Required action:
Write out, unaltered, each line from the top of the records below down to the line where "none -> black brick I2:I3 level 1" appears, that line included.

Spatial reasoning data

________________

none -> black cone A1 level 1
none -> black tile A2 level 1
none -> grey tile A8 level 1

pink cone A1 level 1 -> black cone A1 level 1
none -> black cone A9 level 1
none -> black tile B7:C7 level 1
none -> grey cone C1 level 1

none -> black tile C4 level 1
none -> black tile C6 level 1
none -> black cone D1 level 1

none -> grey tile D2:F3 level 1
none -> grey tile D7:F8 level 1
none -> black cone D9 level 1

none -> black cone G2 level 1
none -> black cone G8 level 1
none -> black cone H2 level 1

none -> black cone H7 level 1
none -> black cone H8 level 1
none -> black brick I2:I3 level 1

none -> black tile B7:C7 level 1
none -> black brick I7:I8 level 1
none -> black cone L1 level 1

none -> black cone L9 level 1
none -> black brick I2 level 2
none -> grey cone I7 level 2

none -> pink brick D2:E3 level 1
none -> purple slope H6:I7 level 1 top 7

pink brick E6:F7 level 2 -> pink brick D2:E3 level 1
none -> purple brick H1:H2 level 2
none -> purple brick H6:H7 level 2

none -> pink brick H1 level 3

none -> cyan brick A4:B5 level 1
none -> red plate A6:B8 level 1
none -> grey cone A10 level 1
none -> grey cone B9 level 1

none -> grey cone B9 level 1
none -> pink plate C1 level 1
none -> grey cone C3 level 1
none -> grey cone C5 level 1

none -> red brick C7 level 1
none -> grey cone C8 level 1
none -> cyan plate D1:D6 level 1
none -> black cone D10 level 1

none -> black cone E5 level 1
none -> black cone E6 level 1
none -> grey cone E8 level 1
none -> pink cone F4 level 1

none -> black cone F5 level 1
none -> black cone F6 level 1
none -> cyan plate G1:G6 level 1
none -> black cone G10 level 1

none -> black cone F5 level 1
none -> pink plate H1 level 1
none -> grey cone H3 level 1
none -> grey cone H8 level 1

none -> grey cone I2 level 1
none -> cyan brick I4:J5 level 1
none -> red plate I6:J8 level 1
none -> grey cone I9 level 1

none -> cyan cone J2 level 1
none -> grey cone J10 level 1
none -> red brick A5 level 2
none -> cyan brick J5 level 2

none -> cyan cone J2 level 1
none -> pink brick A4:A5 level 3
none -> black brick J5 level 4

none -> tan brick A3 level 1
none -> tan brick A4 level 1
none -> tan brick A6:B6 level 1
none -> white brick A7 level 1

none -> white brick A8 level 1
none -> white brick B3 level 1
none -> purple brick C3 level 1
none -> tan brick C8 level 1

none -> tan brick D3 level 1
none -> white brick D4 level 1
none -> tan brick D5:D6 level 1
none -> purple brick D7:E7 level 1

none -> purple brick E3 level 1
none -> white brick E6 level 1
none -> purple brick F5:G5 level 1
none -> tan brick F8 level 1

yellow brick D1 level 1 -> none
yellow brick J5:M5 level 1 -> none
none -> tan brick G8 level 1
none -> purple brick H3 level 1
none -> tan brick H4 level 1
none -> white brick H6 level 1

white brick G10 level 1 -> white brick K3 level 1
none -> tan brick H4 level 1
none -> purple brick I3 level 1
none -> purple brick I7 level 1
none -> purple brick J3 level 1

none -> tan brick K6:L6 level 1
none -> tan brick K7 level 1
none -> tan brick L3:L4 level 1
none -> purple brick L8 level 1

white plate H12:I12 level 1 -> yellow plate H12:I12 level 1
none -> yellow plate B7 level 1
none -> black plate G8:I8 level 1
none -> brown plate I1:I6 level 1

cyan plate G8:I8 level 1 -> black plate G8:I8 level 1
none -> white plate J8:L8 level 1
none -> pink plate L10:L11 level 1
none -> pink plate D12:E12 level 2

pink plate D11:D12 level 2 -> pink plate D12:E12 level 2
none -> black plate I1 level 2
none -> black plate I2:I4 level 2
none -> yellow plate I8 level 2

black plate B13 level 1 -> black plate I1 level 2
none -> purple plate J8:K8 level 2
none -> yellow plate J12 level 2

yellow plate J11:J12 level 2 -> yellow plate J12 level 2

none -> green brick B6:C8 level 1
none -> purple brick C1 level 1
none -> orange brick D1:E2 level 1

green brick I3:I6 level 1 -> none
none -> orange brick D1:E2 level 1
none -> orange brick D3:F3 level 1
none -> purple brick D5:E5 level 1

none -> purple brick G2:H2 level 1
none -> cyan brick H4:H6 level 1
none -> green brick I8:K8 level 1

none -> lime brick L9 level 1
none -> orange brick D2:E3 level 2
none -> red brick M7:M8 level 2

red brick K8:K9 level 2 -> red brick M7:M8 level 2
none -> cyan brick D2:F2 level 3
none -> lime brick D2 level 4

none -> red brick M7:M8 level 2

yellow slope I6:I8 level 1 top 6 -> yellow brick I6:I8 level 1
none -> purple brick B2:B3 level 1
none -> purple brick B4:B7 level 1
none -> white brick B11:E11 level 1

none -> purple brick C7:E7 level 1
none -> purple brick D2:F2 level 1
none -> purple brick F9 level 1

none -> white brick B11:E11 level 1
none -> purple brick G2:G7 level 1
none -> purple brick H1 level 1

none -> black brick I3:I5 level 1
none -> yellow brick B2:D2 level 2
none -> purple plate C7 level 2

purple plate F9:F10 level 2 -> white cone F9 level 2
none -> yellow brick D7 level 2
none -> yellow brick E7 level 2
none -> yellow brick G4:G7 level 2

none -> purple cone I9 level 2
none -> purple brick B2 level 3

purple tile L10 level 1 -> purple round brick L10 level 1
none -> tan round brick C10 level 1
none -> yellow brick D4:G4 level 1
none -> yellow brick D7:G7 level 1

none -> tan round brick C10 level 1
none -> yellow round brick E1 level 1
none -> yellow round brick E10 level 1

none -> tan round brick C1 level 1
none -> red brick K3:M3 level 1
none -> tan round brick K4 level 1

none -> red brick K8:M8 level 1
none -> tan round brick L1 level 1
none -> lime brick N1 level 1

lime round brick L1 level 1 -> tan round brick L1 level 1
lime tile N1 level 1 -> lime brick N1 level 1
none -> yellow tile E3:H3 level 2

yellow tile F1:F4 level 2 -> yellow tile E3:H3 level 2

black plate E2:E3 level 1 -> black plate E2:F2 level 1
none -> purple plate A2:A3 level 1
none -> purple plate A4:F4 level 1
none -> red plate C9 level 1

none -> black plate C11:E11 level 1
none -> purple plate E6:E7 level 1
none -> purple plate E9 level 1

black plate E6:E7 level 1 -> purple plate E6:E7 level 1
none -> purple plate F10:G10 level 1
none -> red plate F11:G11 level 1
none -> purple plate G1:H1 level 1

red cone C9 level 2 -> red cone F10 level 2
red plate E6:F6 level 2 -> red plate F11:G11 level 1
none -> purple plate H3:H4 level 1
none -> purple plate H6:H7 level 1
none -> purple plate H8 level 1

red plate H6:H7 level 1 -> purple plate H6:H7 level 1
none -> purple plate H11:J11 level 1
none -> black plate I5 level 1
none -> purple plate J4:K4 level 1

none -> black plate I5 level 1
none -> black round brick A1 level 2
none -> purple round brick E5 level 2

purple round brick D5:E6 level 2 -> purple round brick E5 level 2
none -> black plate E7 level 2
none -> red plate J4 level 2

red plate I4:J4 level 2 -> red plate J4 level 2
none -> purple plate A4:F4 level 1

________________

Written solution:
none -> black cone A1 level 1
none -> black tile A2 level 1
none -> grey tile A8 level 1

pink cone A1 level 1 -> black cone A1 level 1
none -> black cone A9 level 1
none -> black tile B7:C7 level 1
none -> grey cone C1 level 1

none -> black tile C4 level 1
none -> black tile C6 level 1
none -> black cone D1 level 1

none -> grey tile D2:F3 level 1
none -> grey tile D7:F8 level 1
none -> black cone D9 level 1

none -> black cone G2 level 1
none -> black cone G8 level 1
none -> black cone H2 level 1

none -> black cone H7 level 1
none -> black cone H8 level 1
none -> black brick I2:I3 level 1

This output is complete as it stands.